---- INPUT RECORDS

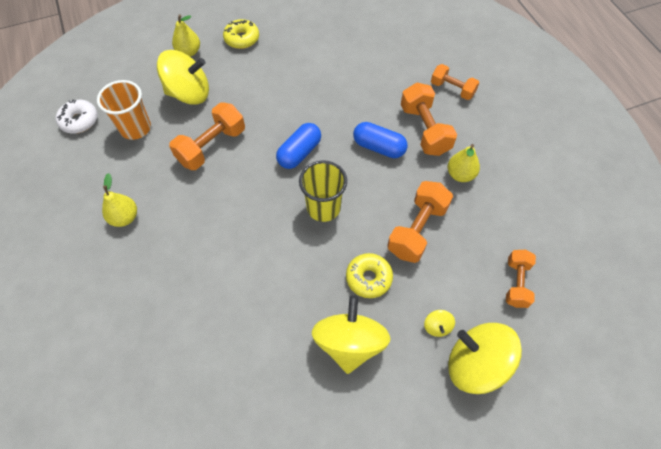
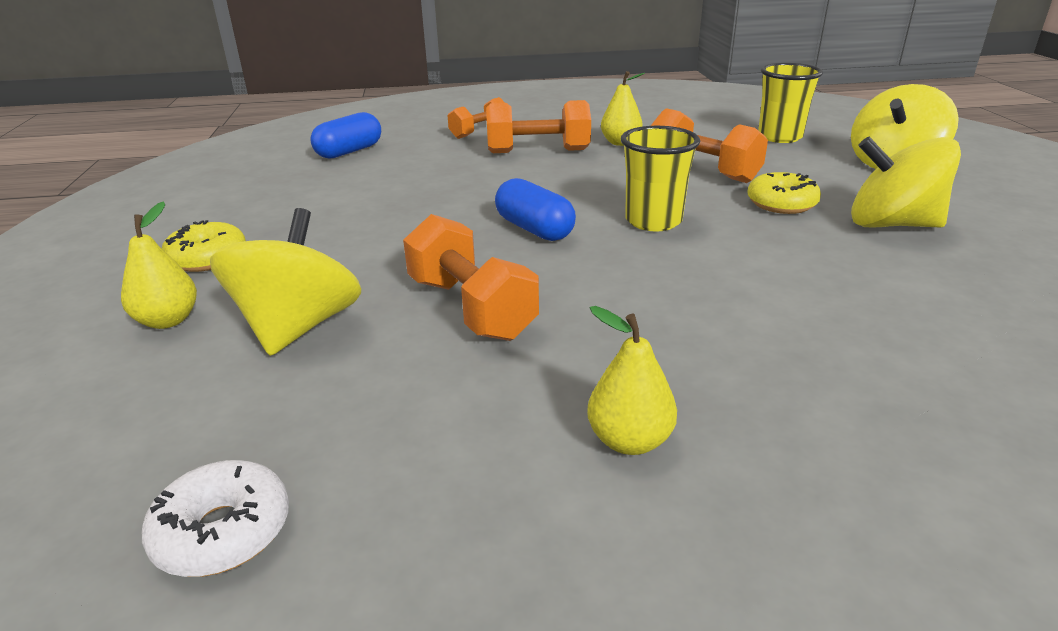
camera: 75 degrees left, 30 degrees down
(135, 128) = (344, 412): orange cup -> none
(379, 147) = (553, 177): blue capsule -> blue capsule (349, 151)
(437, 326) = (848, 175): yellow spinning top -> none
(516, 283) = (780, 137): orange dumbbell -> yellow cup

--------

● **ASSIGNMENT**
The records above should be output exactly, but without any of their pictures.

● **SOLVED PROBLEM**
camera: 75 degrees left, 30 degrees down
(135, 128) = (344, 412): orange cup -> none
(379, 147) = (553, 177): blue capsule -> blue capsule (349, 151)
(437, 326) = (848, 175): yellow spinning top -> none
(516, 283) = (780, 137): orange dumbbell -> yellow cup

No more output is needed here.